## DATA BELOW

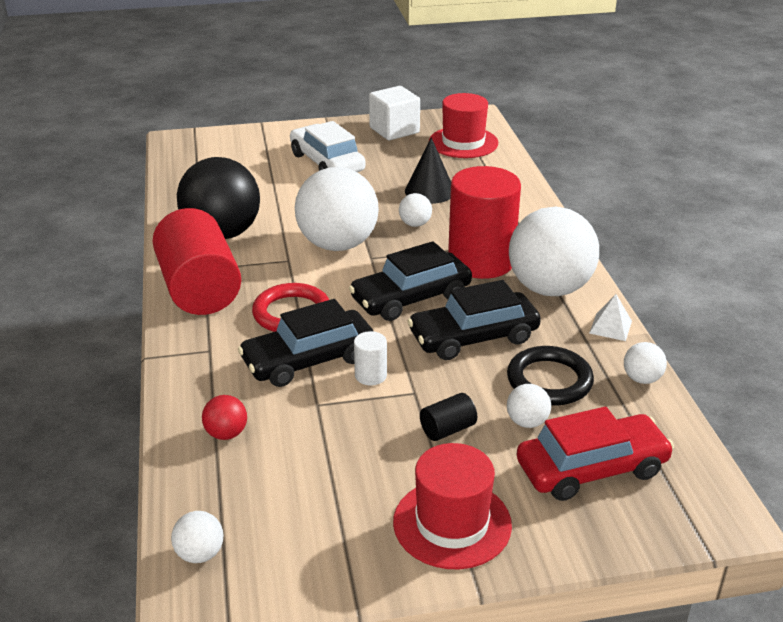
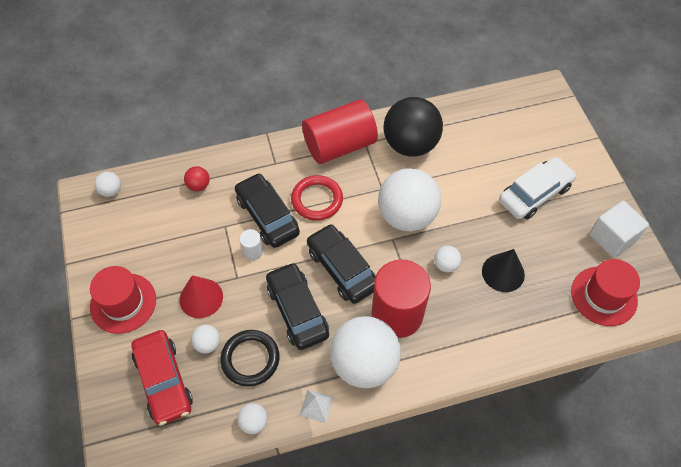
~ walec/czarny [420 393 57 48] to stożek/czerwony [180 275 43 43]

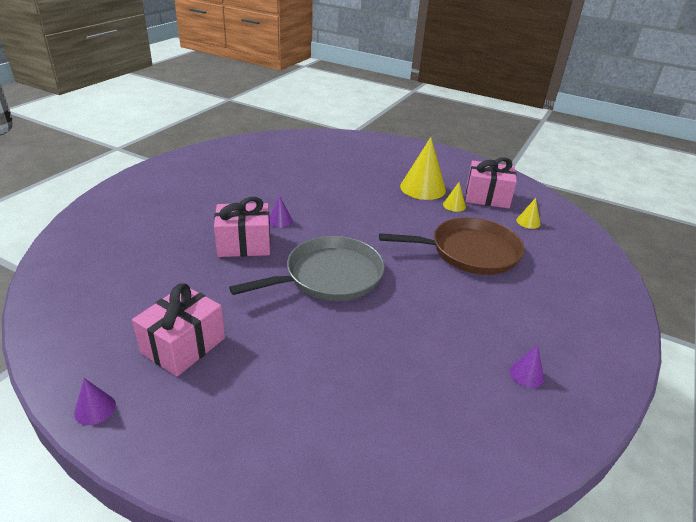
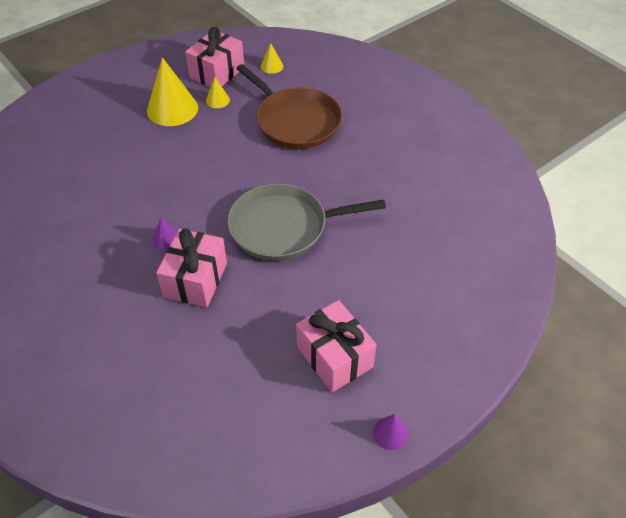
- stożek/fioletowy [510 345 34 43]
~ patelnia/szary [229 236 156 65] = [227 183 159 78] 90 degrees counterclockwise
~ patelnia/brązowy [379 217 146 58] = [236 64 106 85] 120 degrees clockwise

## EXERCISE DIRECTIONS
Print, without any change, the line containing "90 degrees counterclockwise" and each line after it to the end of the material.

## ANSWER TO THIS EXERCISE
~ patelnia/szary [229 236 156 65] = [227 183 159 78] 90 degrees counterclockwise
~ patelnia/brązowy [379 217 146 58] = [236 64 106 85] 120 degrees clockwise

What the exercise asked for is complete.